Exercise directions:
Return all of the data exactly, with nothing left out but the pictures.

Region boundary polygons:

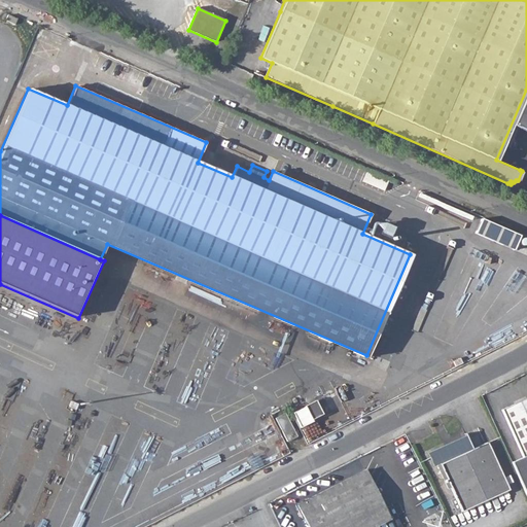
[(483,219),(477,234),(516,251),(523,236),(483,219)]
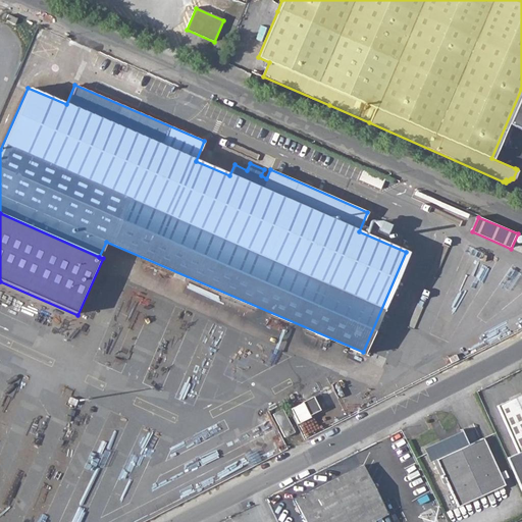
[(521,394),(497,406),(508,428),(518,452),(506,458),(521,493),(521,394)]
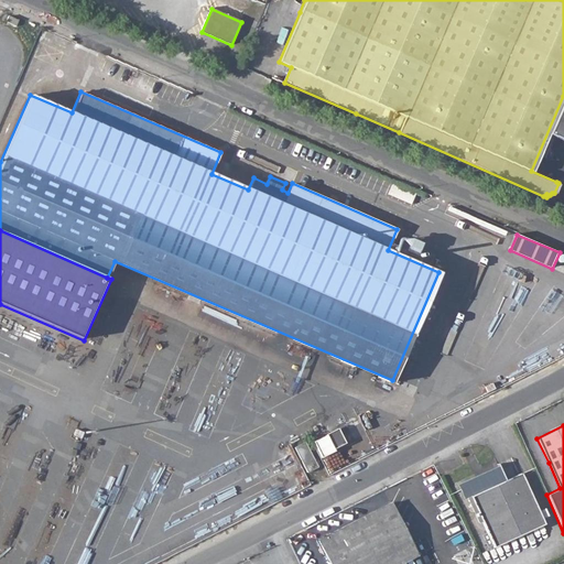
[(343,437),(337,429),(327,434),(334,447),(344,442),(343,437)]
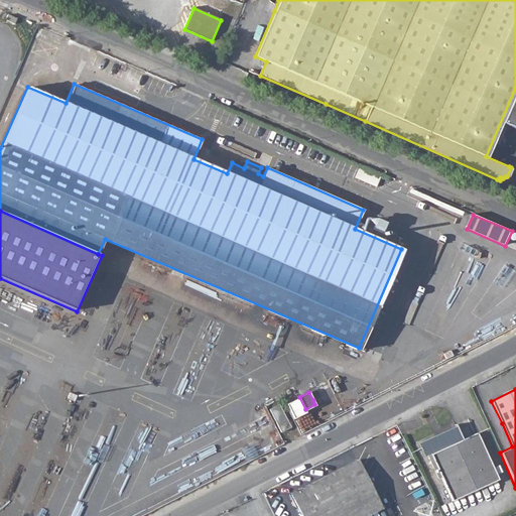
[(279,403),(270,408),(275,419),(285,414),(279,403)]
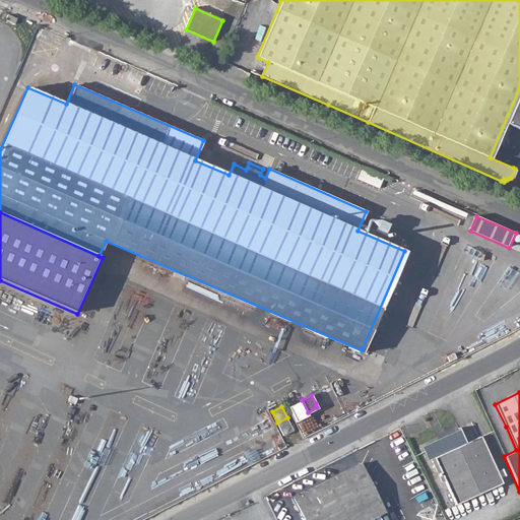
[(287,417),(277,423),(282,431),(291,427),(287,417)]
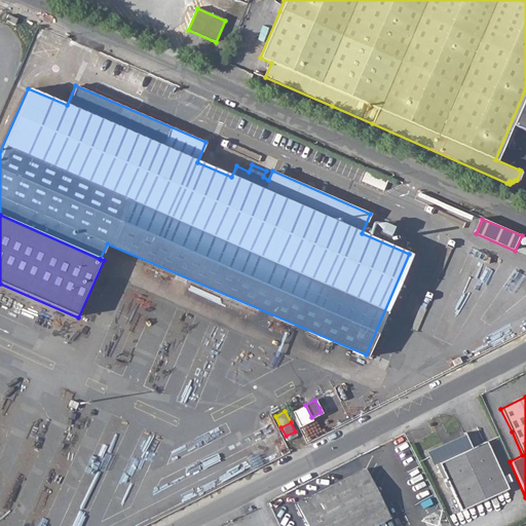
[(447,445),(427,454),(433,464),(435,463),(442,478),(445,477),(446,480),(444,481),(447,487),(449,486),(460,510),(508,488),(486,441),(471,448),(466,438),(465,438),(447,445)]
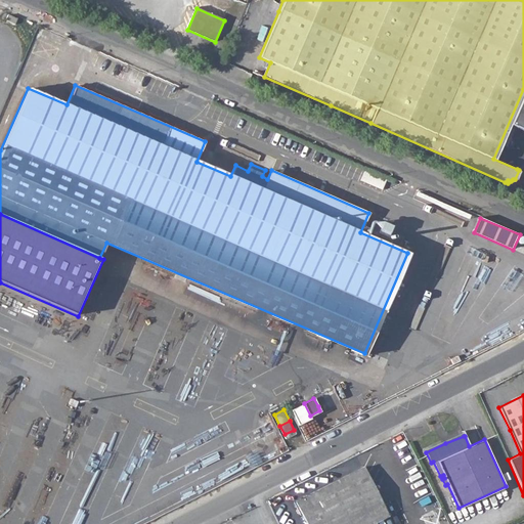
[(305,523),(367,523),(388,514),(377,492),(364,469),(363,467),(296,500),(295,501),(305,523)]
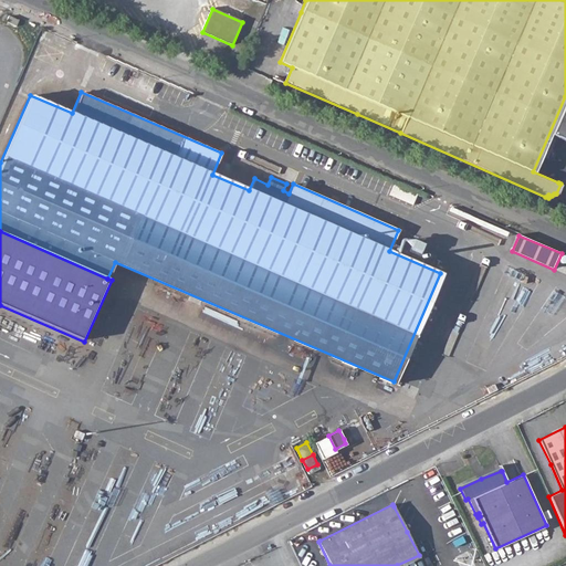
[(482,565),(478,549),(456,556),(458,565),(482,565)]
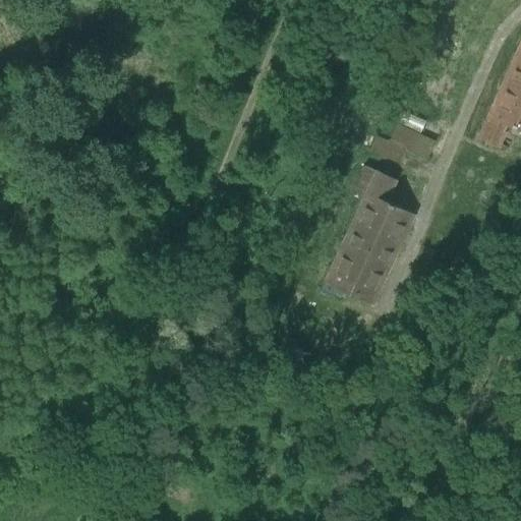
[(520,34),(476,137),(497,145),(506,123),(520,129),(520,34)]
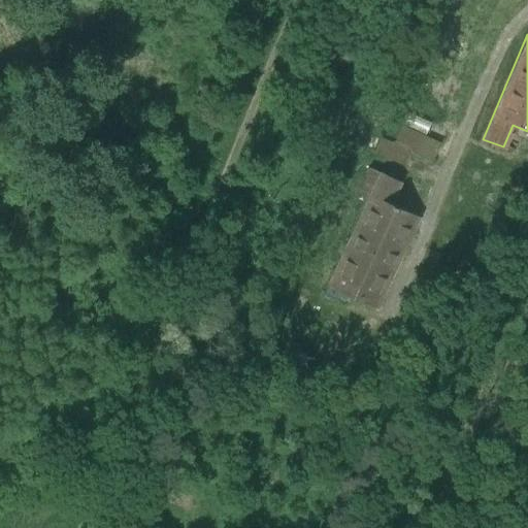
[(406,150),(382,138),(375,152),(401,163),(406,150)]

Answer space:
[(483,219),(477,234),(516,251),(523,236),(483,219)]
[(521,394),(497,406),(508,428),(518,452),(506,458),(521,493),(521,394)]
[(343,437),(337,429),(327,434),(334,447),(344,442),(343,437)]
[(279,403),(270,408),(275,419),(285,414),(279,403)]
[(287,417),(277,423),(282,431),(291,427),(287,417)]
[(447,445),(427,454),(433,464),(435,463),(442,478),(445,477),(446,480),(444,481),(447,487),(449,486),(460,510),(508,488),(486,441),(471,448),(466,438),(465,438),(447,445)]
[(305,523),(367,523),(388,514),(377,492),(364,469),(363,467),(296,500),(295,501),(305,523)]
[(482,565),(478,549),(456,556),(458,565),(482,565)]
[(520,34),(476,137),(497,145),(506,123),(520,129),(520,34)]
[(406,150),(382,138),(375,152),(401,163),(406,150)]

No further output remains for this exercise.